### Problem
Format the lines below as a JSON list of strings, with one string for each line and blank lines omitted.
══ Dataset records ══
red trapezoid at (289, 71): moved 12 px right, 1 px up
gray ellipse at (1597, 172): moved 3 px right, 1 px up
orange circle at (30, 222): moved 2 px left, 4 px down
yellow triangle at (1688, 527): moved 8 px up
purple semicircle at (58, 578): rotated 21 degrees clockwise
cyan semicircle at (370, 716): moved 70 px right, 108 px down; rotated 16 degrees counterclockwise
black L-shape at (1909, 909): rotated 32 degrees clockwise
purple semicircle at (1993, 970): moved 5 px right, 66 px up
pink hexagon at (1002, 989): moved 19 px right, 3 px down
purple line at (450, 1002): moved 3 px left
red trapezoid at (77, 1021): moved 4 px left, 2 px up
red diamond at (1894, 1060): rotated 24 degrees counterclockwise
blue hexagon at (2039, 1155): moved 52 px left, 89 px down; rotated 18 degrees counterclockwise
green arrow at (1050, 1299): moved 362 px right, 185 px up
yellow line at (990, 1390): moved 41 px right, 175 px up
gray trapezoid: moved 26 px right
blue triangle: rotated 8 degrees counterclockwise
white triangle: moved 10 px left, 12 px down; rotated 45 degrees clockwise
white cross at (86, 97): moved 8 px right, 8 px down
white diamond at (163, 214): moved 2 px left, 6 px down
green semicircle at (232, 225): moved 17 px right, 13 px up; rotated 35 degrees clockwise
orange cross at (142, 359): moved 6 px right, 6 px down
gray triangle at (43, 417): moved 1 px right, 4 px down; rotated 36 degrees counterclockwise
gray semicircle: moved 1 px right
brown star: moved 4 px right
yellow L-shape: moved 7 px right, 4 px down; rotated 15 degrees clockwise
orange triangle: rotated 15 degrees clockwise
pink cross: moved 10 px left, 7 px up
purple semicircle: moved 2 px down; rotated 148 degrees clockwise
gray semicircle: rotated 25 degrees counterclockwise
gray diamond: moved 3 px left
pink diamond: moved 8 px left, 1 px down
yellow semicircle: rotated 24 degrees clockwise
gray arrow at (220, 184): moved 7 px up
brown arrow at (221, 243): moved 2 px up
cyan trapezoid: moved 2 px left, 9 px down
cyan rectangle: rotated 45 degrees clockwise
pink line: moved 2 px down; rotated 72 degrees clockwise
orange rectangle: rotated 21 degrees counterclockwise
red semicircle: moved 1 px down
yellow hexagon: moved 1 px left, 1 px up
═══
### Reply to the exercise
[
  "red trapezoid at (289, 71): moved 12 px right, 1 px up",
  "gray ellipse at (1597, 172): moved 3 px right, 1 px up",
  "orange circle at (30, 222): moved 2 px left, 4 px down",
  "yellow triangle at (1688, 527): moved 8 px up",
  "purple semicircle at (58, 578): rotated 21 degrees clockwise",
  "cyan semicircle at (370, 716): moved 70 px right, 108 px down; rotated 16 degrees counterclockwise",
  "black L-shape at (1909, 909): rotated 32 degrees clockwise",
  "purple semicircle at (1993, 970): moved 5 px right, 66 px up",
  "pink hexagon at (1002, 989): moved 19 px right, 3 px down",
  "purple line at (450, 1002): moved 3 px left",
  "red trapezoid at (77, 1021): moved 4 px left, 2 px up",
  "red diamond at (1894, 1060): rotated 24 degrees counterclockwise",
  "blue hexagon at (2039, 1155): moved 52 px left, 89 px down; rotated 18 degrees counterclockwise",
  "green arrow at (1050, 1299): moved 362 px right, 185 px up",
  "yellow line at (990, 1390): moved 41 px right, 175 px up",
  "gray trapezoid: moved 26 px right",
  "blue triangle: rotated 8 degrees counterclockwise",
  "white triangle: moved 10 px left, 12 px down; rotated 45 degrees clockwise",
  "white cross at (86, 97): moved 8 px right, 8 px down",
  "white diamond at (163, 214): moved 2 px left, 6 px down",
  "green semicircle at (232, 225): moved 17 px right, 13 px up; rotated 35 degrees clockwise",
  "orange cross at (142, 359): moved 6 px right, 6 px down",
  "gray triangle at (43, 417): moved 1 px right, 4 px down; rotated 36 degrees counterclockwise",
  "gray semicircle: moved 1 px right",
  "brown star: moved 4 px right",
  "yellow L-shape: moved 7 px right, 4 px down; rotated 15 degrees clockwise",
  "orange triangle: rotated 15 degrees clockwise",
  "pink cross: moved 10 px left, 7 px up",
  "purple semicircle: moved 2 px down; rotated 148 degrees clockwise",
  "gray semicircle: rotated 25 degrees counterclockwise",
  "gray diamond: moved 3 px left",
  "pink diamond: moved 8 px left, 1 px down",
  "yellow semicircle: rotated 24 degrees clockwise",
  "gray arrow at (220, 184): moved 7 px up",
  "brown arrow at (221, 243): moved 2 px up",
  "cyan trapezoid: moved 2 px left, 9 px down",
  "cyan rectangle: rotated 45 degrees clockwise",
  "pink line: moved 2 px down; rotated 72 degrees clockwise",
  "orange rectangle: rotated 21 degrees counterclockwise",
  "red semicircle: moved 1 px down",
  "yellow hexagon: moved 1 px left, 1 px up"
]